Work order:
Could you transcribe the entries below exactly, starting at the line that contains "U1: PIC16F88 -> PIC16F628A" and stopping at the last line, without any pictures?

Listed records:
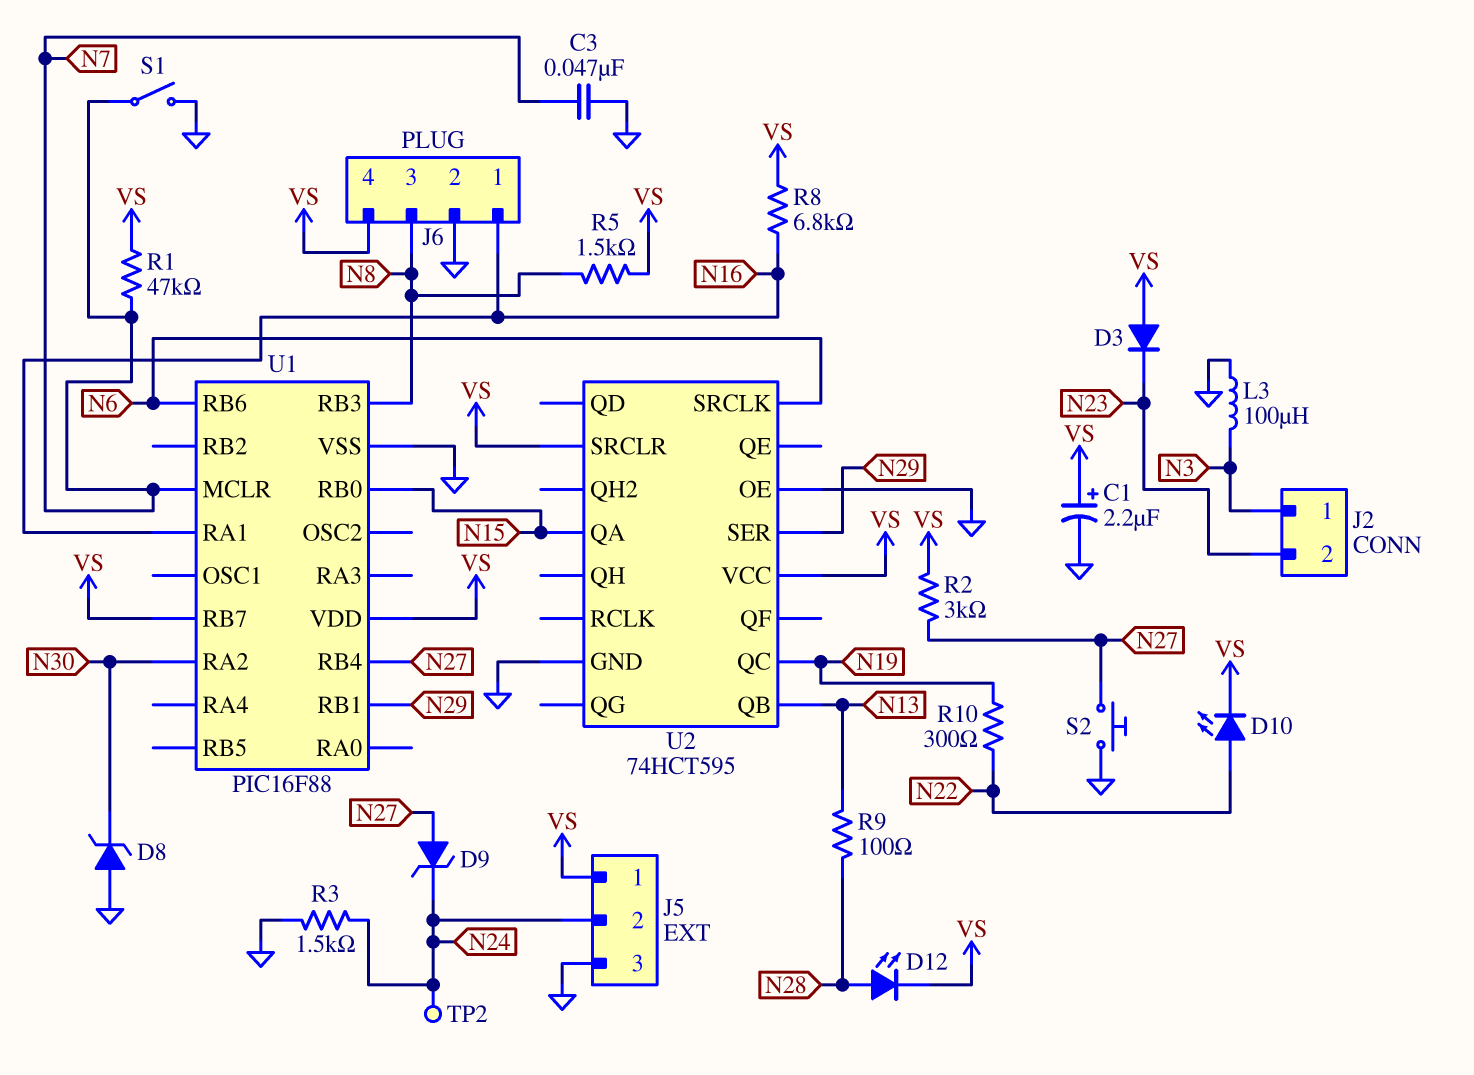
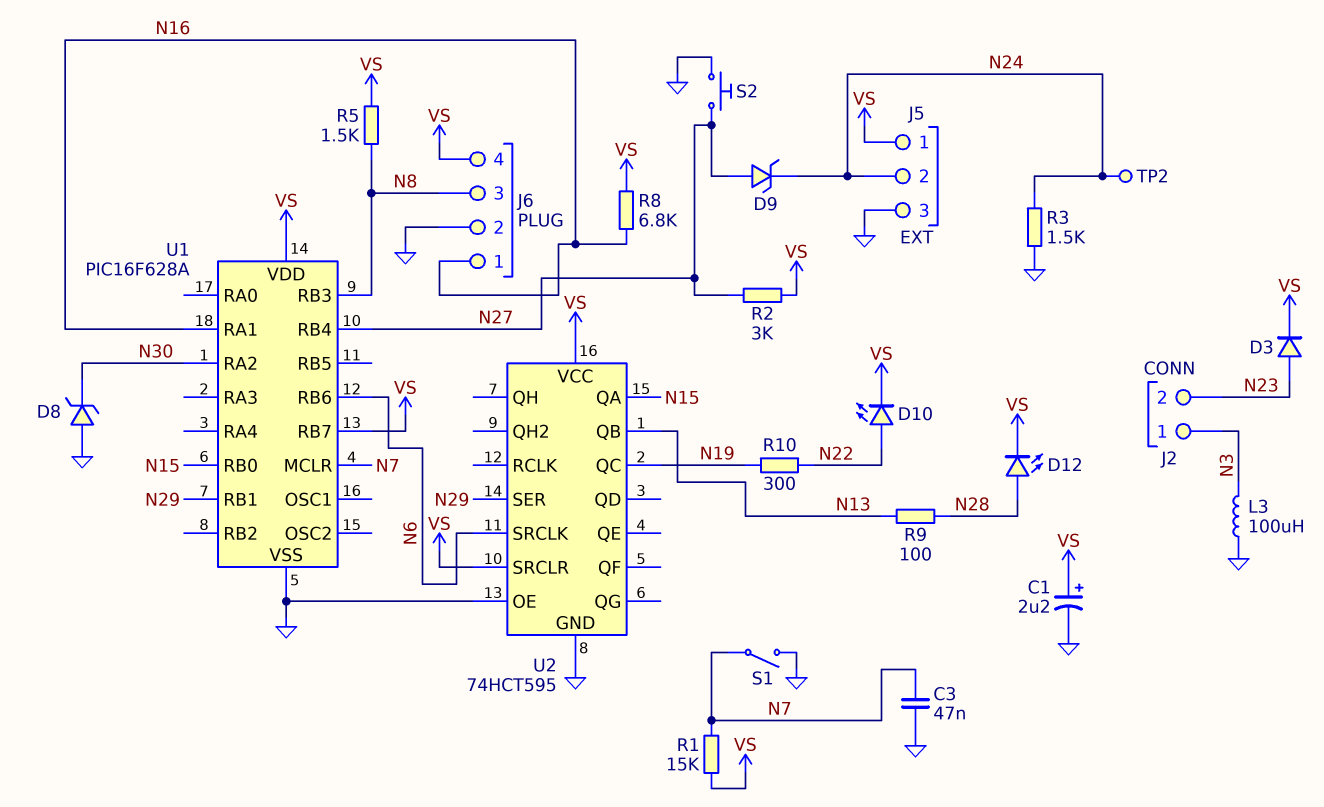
D3: diode (A VS, K N23) -> diode (A N23, K VS)
R1: 47k (N7, VS) -> 15k (N7, VS)
U1: PIC16F88 -> PIC16F628A

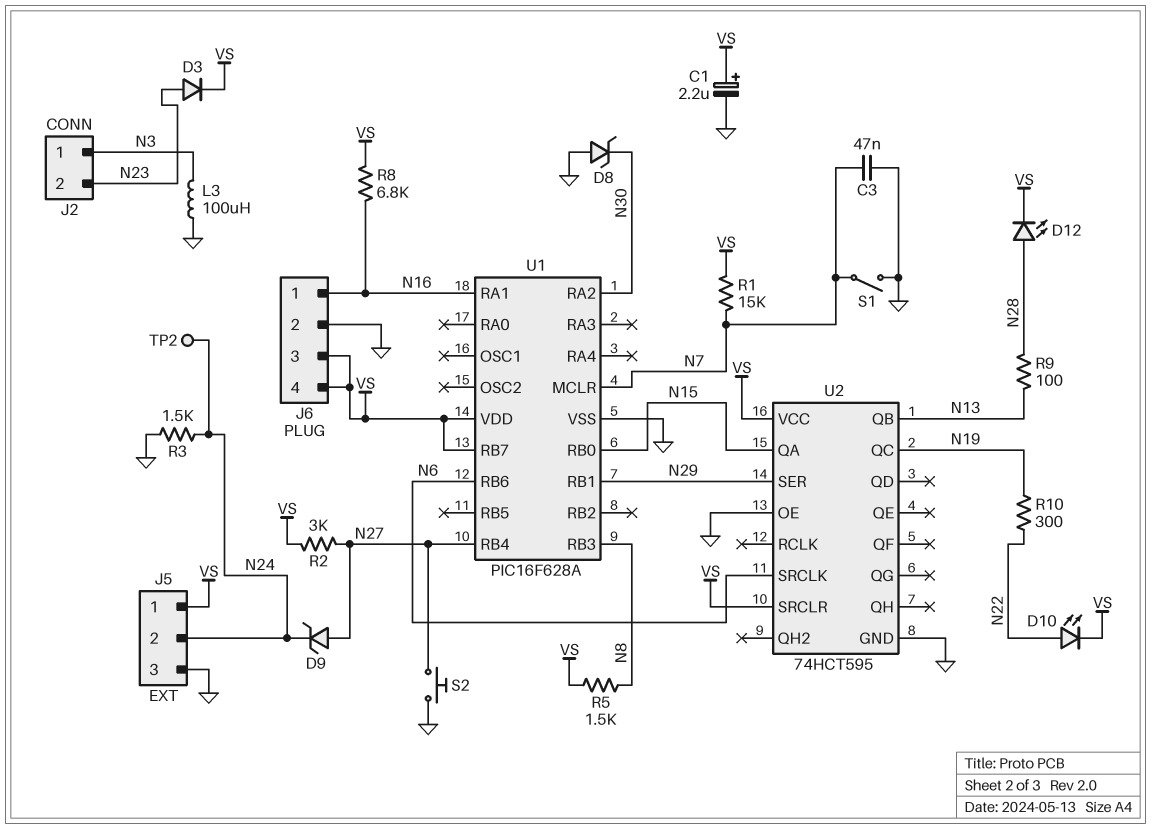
J6 pin 3: N8 -> VS

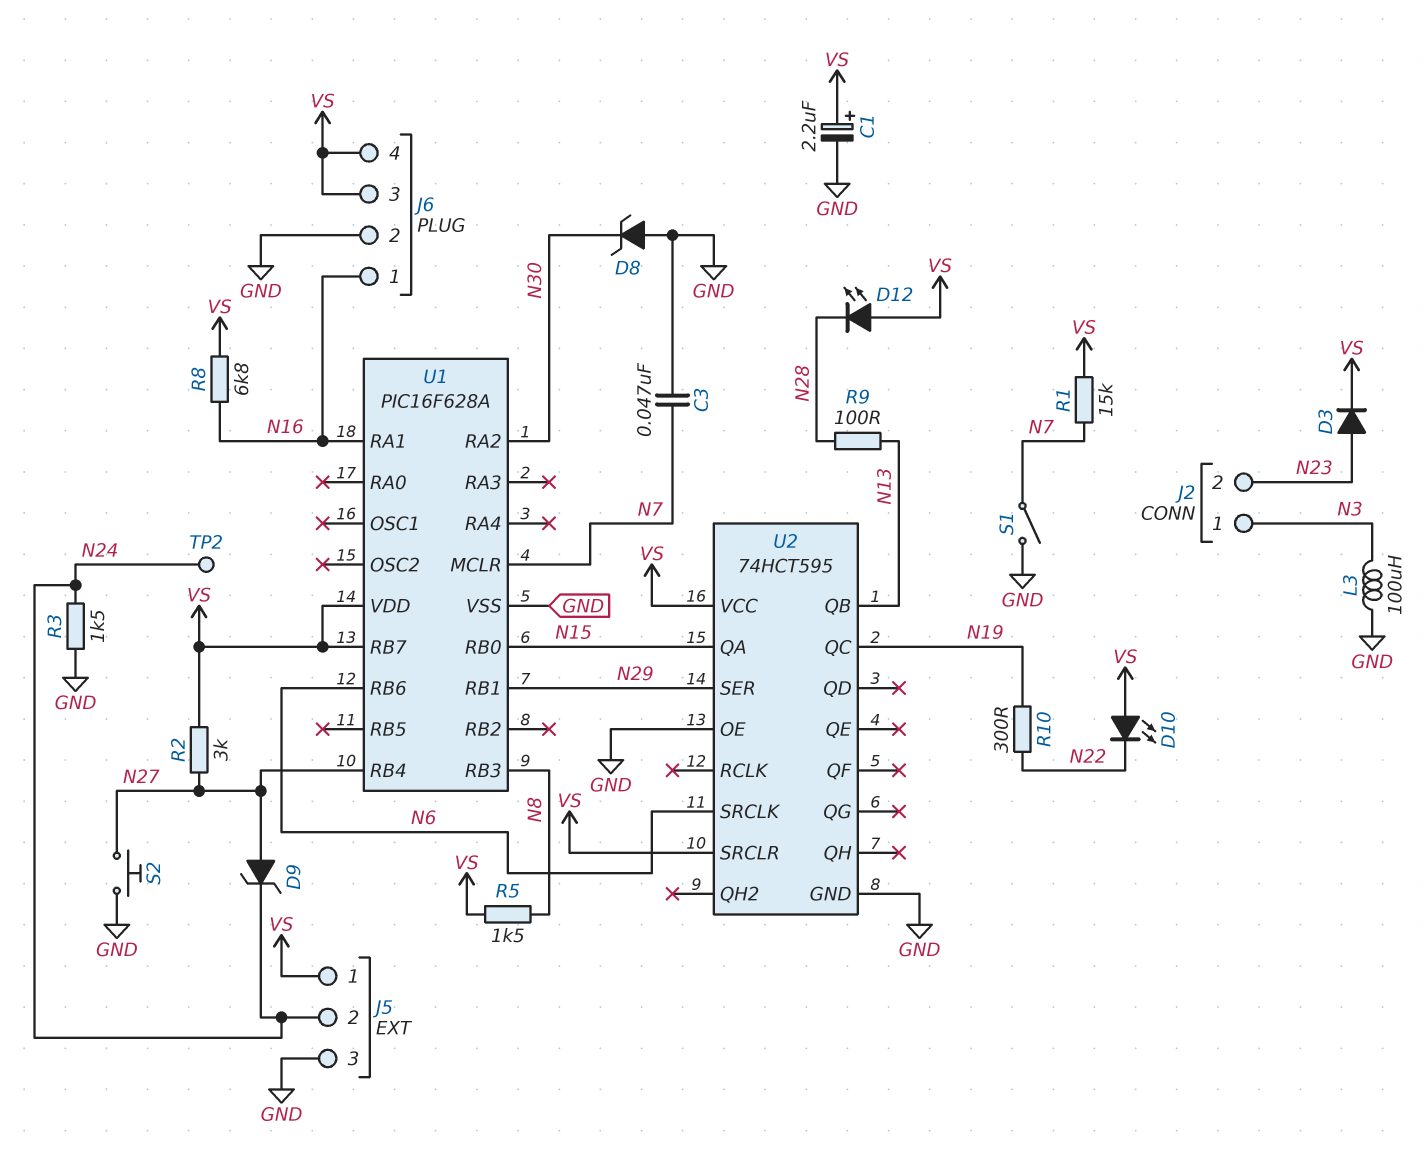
D10: LED (A N22, K VS) -> LED (A VS, K N22)
D12: LED (A N28, K VS) -> LED (A VS, K N28)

Output for this exercise:
U1: PIC16F88 -> PIC16F628A

J6 pin 3: N8 -> VS

D10: LED (A N22, K VS) -> LED (A VS, K N22)
D12: LED (A N28, K VS) -> LED (A VS, K N28)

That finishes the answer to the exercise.